>> BEGIN Material for this task

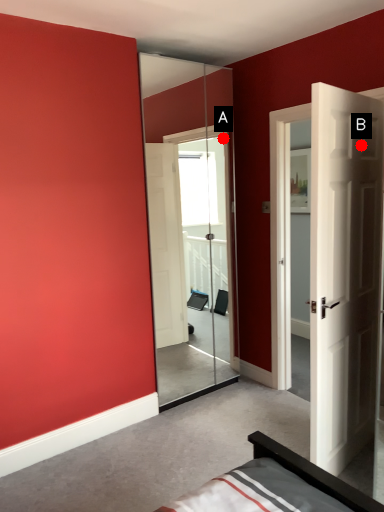
Question: Two points are circled on the image, labeled by A and B beside each circle. Which point is closer to the camera?

Choices:
 (A) A is closer
 (B) B is closer

Answer: (B)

>> END Material for this task

» Work required
Write out every item above word for word, without the pictures.

» Solution for this problem
Question: Two points are circled on the image, labeled by A and B beside each circle. Which point is closer to the camera?

Choices:
 (A) A is closer
 (B) B is closer

Answer: (B)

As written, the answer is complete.